ACTION ITEM: Write out exactly the lines running from the line that includes "XT3: 25MHz (U1/XIN, U1/XOUT)" to the end of the data, both ends included, and nothing besides.

TASK INPUTS section start

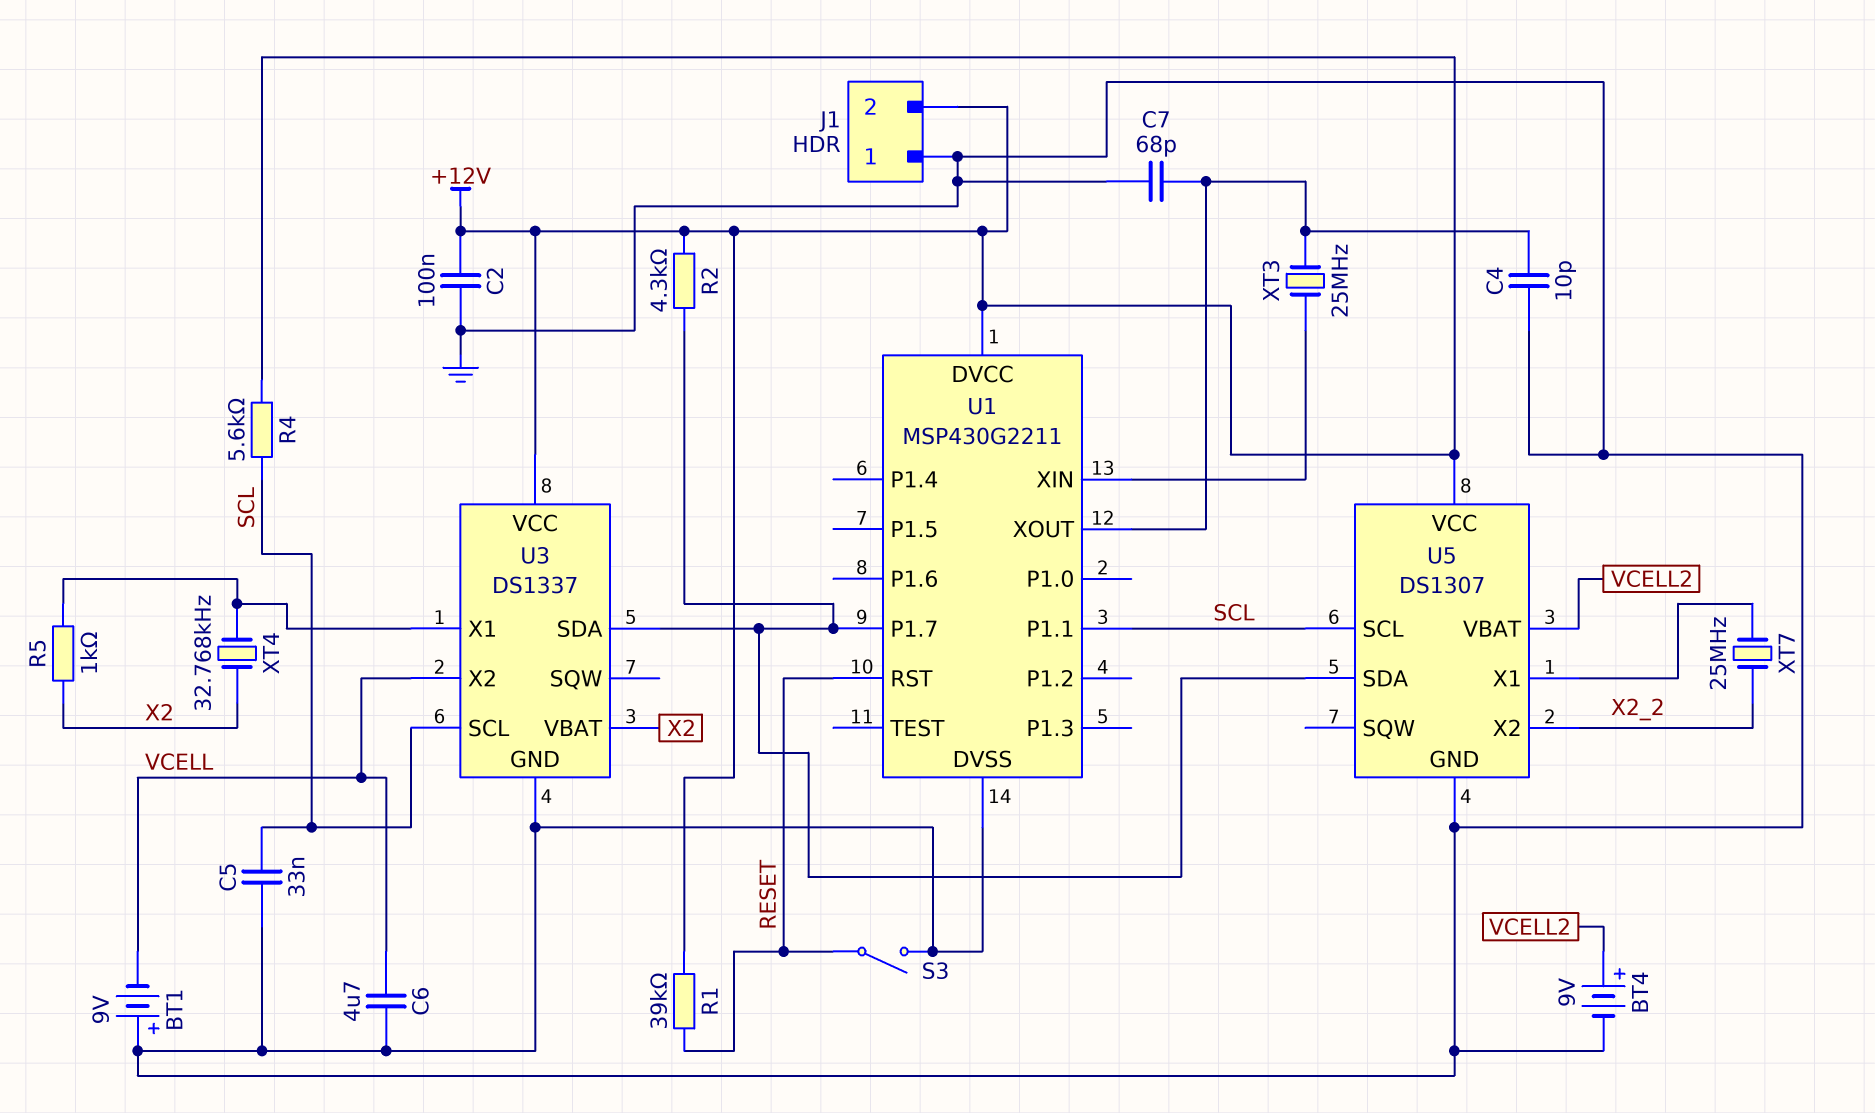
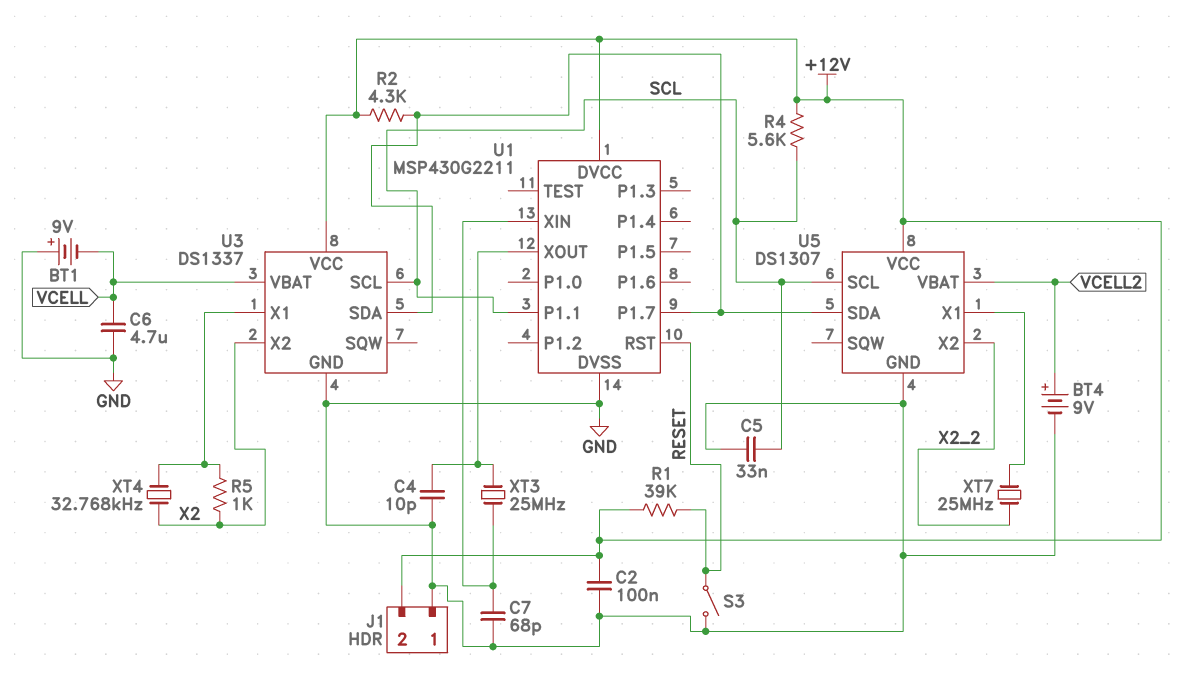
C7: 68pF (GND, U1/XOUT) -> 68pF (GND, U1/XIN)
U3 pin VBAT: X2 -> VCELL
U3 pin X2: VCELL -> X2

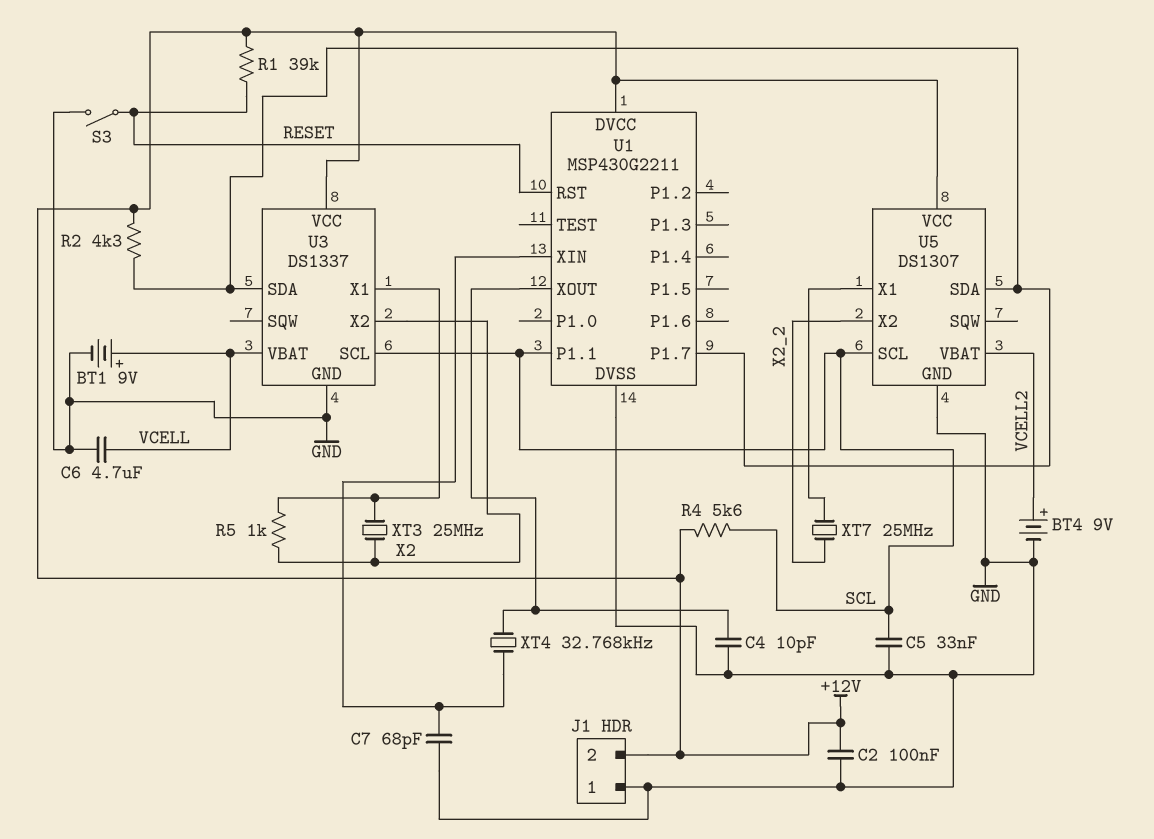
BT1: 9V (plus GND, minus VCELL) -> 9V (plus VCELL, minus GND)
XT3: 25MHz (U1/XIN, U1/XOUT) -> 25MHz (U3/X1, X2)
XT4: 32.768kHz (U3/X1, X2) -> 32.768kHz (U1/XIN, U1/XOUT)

TASK INPUTS section end

TASK RESULT:
XT3: 25MHz (U1/XIN, U1/XOUT) -> 25MHz (U3/X1, X2)
XT4: 32.768kHz (U3/X1, X2) -> 32.768kHz (U1/XIN, U1/XOUT)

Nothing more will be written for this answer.